--- BEGIN ---

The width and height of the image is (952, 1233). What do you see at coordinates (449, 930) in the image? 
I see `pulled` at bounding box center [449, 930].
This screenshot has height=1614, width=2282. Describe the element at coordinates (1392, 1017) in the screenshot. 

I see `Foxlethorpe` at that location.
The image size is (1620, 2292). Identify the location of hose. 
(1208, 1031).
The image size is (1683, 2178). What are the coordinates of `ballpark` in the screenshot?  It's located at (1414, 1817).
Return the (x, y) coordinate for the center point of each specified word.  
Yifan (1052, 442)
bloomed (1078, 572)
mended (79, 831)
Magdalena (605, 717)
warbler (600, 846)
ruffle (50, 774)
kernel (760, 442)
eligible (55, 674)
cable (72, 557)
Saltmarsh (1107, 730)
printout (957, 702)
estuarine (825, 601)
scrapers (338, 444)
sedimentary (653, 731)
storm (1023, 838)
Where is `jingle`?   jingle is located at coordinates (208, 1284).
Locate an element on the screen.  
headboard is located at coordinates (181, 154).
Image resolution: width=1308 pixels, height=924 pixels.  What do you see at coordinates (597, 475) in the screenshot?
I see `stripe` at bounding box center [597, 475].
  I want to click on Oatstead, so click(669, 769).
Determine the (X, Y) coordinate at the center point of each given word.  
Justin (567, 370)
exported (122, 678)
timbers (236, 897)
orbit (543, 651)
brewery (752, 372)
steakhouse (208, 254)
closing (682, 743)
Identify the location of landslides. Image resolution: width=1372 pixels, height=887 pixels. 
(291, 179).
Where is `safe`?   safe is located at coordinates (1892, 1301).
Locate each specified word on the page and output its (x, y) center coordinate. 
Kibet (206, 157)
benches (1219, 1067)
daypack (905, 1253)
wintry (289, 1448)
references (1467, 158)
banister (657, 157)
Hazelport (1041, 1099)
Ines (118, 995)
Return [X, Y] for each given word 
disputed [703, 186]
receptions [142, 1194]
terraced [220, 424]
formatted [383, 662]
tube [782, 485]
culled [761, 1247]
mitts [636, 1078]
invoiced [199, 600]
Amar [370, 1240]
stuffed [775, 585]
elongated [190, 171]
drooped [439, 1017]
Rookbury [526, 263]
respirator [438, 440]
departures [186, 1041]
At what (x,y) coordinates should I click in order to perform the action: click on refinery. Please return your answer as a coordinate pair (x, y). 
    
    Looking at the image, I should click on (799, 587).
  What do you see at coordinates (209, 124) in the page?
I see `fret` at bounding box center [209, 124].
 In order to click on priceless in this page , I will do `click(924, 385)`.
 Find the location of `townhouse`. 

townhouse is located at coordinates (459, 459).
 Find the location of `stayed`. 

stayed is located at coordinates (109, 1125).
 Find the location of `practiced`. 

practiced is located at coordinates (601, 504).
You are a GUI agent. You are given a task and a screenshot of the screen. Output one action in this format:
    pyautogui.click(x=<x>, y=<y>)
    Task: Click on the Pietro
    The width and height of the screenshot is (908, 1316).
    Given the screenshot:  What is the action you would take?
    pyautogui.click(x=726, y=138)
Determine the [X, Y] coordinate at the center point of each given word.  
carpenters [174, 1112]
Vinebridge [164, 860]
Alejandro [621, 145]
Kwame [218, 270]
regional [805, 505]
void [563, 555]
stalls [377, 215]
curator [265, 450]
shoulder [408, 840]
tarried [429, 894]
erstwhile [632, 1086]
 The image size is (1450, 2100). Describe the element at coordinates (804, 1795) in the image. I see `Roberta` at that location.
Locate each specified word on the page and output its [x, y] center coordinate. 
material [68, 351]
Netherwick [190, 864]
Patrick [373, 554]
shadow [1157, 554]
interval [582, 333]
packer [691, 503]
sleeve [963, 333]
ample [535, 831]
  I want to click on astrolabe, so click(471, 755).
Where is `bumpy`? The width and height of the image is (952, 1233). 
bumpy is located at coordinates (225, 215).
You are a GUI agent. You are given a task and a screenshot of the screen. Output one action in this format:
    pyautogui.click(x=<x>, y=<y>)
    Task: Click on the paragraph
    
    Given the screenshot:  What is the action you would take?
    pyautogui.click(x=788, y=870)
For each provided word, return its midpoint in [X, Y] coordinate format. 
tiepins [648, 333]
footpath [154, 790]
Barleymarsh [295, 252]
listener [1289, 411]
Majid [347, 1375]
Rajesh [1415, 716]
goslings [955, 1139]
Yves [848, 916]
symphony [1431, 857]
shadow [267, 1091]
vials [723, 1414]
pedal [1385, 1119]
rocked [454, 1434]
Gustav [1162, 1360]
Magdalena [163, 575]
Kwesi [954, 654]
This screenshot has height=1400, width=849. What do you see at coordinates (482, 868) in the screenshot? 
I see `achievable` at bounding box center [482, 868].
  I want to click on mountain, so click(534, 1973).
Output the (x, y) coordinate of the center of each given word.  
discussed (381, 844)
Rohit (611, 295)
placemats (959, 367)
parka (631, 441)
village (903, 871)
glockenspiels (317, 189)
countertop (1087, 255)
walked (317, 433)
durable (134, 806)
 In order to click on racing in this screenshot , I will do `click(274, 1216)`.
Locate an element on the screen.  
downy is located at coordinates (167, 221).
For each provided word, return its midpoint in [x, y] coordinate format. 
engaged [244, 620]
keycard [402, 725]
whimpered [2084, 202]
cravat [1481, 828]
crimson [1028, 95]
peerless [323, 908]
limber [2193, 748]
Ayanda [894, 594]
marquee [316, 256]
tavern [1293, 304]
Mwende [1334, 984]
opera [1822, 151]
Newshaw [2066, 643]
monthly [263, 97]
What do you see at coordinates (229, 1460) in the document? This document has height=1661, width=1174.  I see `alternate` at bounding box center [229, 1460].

--- END ---

Please reproduce every item above word for word, leaving nothing out and changing nothing.

## Answer in full:
The width and height of the image is (952, 1233). What do you see at coordinates (449, 930) in the image? 
I see `pulled` at bounding box center [449, 930].
This screenshot has height=1614, width=2282. Describe the element at coordinates (1392, 1017) in the screenshot. 

I see `Foxlethorpe` at that location.
The image size is (1620, 2292). Identify the location of hose. 
(1208, 1031).
The image size is (1683, 2178). What are the coordinates of `ballpark` in the screenshot?  It's located at (1414, 1817).
Return the (x, y) coordinate for the center point of each specified word.  
Yifan (1052, 442)
bloomed (1078, 572)
mended (79, 831)
Magdalena (605, 717)
warbler (600, 846)
ruffle (50, 774)
kernel (760, 442)
eligible (55, 674)
cable (72, 557)
Saltmarsh (1107, 730)
printout (957, 702)
estuarine (825, 601)
scrapers (338, 444)
sedimentary (653, 731)
storm (1023, 838)
Where is `jingle`?   jingle is located at coordinates (208, 1284).
Locate an element on the screen.  
headboard is located at coordinates (181, 154).
Image resolution: width=1308 pixels, height=924 pixels.  What do you see at coordinates (597, 475) in the screenshot?
I see `stripe` at bounding box center [597, 475].
  I want to click on Oatstead, so click(669, 769).
Determine the (X, Y) coordinate at the center point of each given word.  
Justin (567, 370)
exported (122, 678)
timbers (236, 897)
orbit (543, 651)
brewery (752, 372)
steakhouse (208, 254)
closing (682, 743)
Identify the location of landslides. Image resolution: width=1372 pixels, height=887 pixels. 
(291, 179).
Where is `safe`?   safe is located at coordinates (1892, 1301).
Locate each specified word on the page and output its (x, y) center coordinate. 
Kibet (206, 157)
benches (1219, 1067)
daypack (905, 1253)
wintry (289, 1448)
references (1467, 158)
banister (657, 157)
Hazelport (1041, 1099)
Ines (118, 995)
Return [X, Y] for each given word 
disputed [703, 186]
receptions [142, 1194]
terraced [220, 424]
formatted [383, 662]
tube [782, 485]
culled [761, 1247]
mitts [636, 1078]
invoiced [199, 600]
Amar [370, 1240]
stuffed [775, 585]
elongated [190, 171]
drooped [439, 1017]
Rookbury [526, 263]
respirator [438, 440]
departures [186, 1041]
At what (x,y) coordinates should I click in order to perform the action: click on refinery. Please return your answer as a coordinate pair (x, y). 
    
    Looking at the image, I should click on (799, 587).
  What do you see at coordinates (209, 124) in the page?
I see `fret` at bounding box center [209, 124].
 In order to click on priceless in this page , I will do `click(924, 385)`.
 Find the location of `townhouse`. 

townhouse is located at coordinates (459, 459).
 Find the location of `stayed`. 

stayed is located at coordinates (109, 1125).
 Find the location of `practiced`. 

practiced is located at coordinates (601, 504).
You are a GUI agent. You are given a task and a screenshot of the screen. Output one action in this format:
    pyautogui.click(x=<x>, y=<y>)
    Task: Click on the Pietro
    The width and height of the screenshot is (908, 1316).
    Given the screenshot:  What is the action you would take?
    pyautogui.click(x=726, y=138)
Determine the [X, Y] coordinate at the center point of each given word.  
carpenters [174, 1112]
Vinebridge [164, 860]
Alejandro [621, 145]
Kwame [218, 270]
regional [805, 505]
void [563, 555]
stalls [377, 215]
curator [265, 450]
shoulder [408, 840]
tarried [429, 894]
erstwhile [632, 1086]
 The image size is (1450, 2100). Describe the element at coordinates (804, 1795) in the image. I see `Roberta` at that location.
Locate each specified word on the page and output its [x, y] center coordinate. 
material [68, 351]
Netherwick [190, 864]
Patrick [373, 554]
shadow [1157, 554]
interval [582, 333]
packer [691, 503]
sleeve [963, 333]
ample [535, 831]
  I want to click on astrolabe, so click(471, 755).
Where is `bumpy`? The width and height of the image is (952, 1233). 
bumpy is located at coordinates (225, 215).
You are a GUI agent. You are given a task and a screenshot of the screen. Output one action in this format:
    pyautogui.click(x=<x>, y=<y>)
    Task: Click on the paragraph
    
    Given the screenshot:  What is the action you would take?
    pyautogui.click(x=788, y=870)
For each provided word, return its midpoint in [X, Y] coordinate format. 
tiepins [648, 333]
footpath [154, 790]
Barleymarsh [295, 252]
listener [1289, 411]
Majid [347, 1375]
Rajesh [1415, 716]
goslings [955, 1139]
Yves [848, 916]
symphony [1431, 857]
shadow [267, 1091]
vials [723, 1414]
pedal [1385, 1119]
rocked [454, 1434]
Gustav [1162, 1360]
Magdalena [163, 575]
Kwesi [954, 654]
This screenshot has height=1400, width=849. What do you see at coordinates (482, 868) in the screenshot? 
I see `achievable` at bounding box center [482, 868].
  I want to click on mountain, so click(534, 1973).
Output the (x, y) coordinate of the center of each given word.  
discussed (381, 844)
Rohit (611, 295)
placemats (959, 367)
parka (631, 441)
village (903, 871)
glockenspiels (317, 189)
countertop (1087, 255)
walked (317, 433)
durable (134, 806)
 In order to click on racing in this screenshot , I will do `click(274, 1216)`.
Locate an element on the screen.  
downy is located at coordinates (167, 221).
For each provided word, return its midpoint in [x, y] coordinate format. 
engaged [244, 620]
keycard [402, 725]
whimpered [2084, 202]
cravat [1481, 828]
crimson [1028, 95]
peerless [323, 908]
limber [2193, 748]
Ayanda [894, 594]
marquee [316, 256]
tavern [1293, 304]
Mwende [1334, 984]
opera [1822, 151]
Newshaw [2066, 643]
monthly [263, 97]
What do you see at coordinates (229, 1460) in the document? This document has height=1661, width=1174.  I see `alternate` at bounding box center [229, 1460].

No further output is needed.